** Opening DATA UNDER STUDY block **
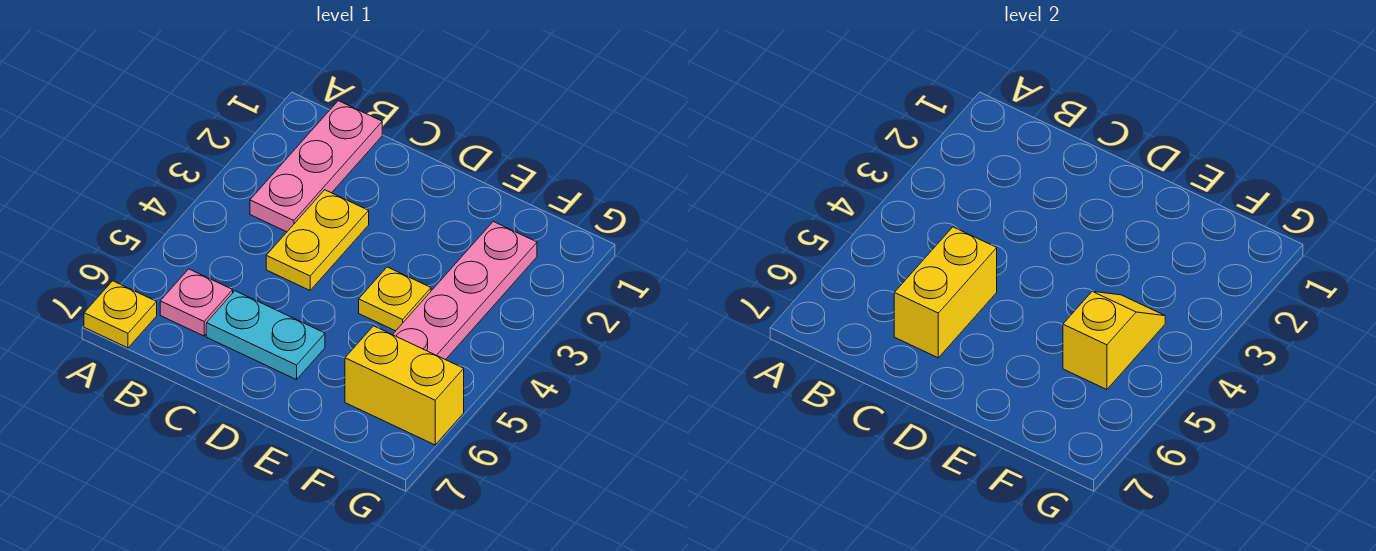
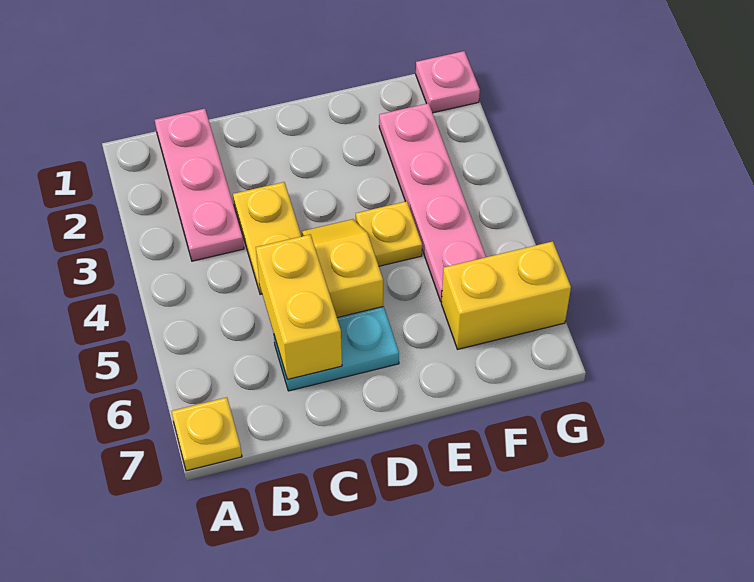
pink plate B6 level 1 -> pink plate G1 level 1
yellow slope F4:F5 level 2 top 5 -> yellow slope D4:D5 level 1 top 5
** Closing DATA UNDER STUDY block **
** Opening DATA UNDER STUDY block **
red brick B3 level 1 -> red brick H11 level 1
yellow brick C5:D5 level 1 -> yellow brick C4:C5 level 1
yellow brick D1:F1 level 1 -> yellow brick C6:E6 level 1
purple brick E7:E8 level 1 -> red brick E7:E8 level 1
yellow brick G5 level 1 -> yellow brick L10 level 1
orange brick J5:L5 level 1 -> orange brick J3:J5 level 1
** Closing DATA UNDER STUDY block **
** Opening DATA UNDER STUDY block **
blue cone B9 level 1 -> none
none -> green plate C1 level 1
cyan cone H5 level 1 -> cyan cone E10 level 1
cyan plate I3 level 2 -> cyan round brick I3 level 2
** Closing DATA UNDER STUDY block **
## WHAT TO PRODUCE
Give back precisely the lines above that start at the line containing "pink plate B6" and end at the line containing "yellow slope F4:F5", inclusive. No other lines belong in the output.

## PROBLEM SOLUTION
pink plate B6 level 1 -> pink plate G1 level 1
yellow slope F4:F5 level 2 top 5 -> yellow slope D4:D5 level 1 top 5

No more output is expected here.